WORK TO BE COMPLETED
From the first line of the entries below to the line with "Someone carried the budzik/różowy", give each line again exactly.

=== INPUT FOR THIS TASK ===

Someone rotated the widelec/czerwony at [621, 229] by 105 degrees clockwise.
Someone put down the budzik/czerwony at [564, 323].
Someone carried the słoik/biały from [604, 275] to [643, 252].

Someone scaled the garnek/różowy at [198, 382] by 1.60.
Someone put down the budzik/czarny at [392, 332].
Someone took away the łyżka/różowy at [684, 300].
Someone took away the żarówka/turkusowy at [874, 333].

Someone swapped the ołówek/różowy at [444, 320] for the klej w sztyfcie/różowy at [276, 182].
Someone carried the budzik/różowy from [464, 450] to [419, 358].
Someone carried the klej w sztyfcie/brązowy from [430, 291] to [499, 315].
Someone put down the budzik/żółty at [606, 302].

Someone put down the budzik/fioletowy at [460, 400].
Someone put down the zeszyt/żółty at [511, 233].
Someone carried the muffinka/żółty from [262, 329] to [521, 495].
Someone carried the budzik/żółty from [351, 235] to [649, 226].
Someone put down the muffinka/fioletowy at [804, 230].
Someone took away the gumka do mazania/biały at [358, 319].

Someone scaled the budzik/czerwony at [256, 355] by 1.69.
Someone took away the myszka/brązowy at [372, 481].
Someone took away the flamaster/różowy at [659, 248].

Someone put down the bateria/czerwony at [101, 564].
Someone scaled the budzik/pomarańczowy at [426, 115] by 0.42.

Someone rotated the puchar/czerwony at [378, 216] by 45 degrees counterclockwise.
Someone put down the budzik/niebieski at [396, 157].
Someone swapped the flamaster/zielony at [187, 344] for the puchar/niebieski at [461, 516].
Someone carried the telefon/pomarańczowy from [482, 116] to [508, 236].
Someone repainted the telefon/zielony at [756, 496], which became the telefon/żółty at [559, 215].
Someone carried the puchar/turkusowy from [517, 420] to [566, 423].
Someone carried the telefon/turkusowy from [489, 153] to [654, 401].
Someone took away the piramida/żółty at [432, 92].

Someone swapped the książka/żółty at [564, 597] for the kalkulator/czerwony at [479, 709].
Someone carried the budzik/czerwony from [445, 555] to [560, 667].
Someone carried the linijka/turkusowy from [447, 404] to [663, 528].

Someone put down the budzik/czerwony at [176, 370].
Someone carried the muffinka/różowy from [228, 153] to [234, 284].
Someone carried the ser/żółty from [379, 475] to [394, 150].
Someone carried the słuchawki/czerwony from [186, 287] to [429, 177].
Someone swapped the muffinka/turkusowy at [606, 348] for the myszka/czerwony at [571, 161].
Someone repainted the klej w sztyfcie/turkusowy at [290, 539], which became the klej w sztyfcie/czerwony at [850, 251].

===

SOLUTION TO THIS TASK
Someone rotated the widelec/czerwony at [621, 229] by 105 degrees clockwise.
Someone put down the budzik/czerwony at [564, 323].
Someone carried the słoik/biały from [604, 275] to [643, 252].

Someone scaled the garnek/różowy at [198, 382] by 1.60.
Someone put down the budzik/czarny at [392, 332].
Someone took away the łyżka/różowy at [684, 300].
Someone took away the żarówka/turkusowy at [874, 333].

Someone swapped the ołówek/różowy at [444, 320] for the klej w sztyfcie/różowy at [276, 182].
Someone carried the budzik/różowy from [464, 450] to [419, 358].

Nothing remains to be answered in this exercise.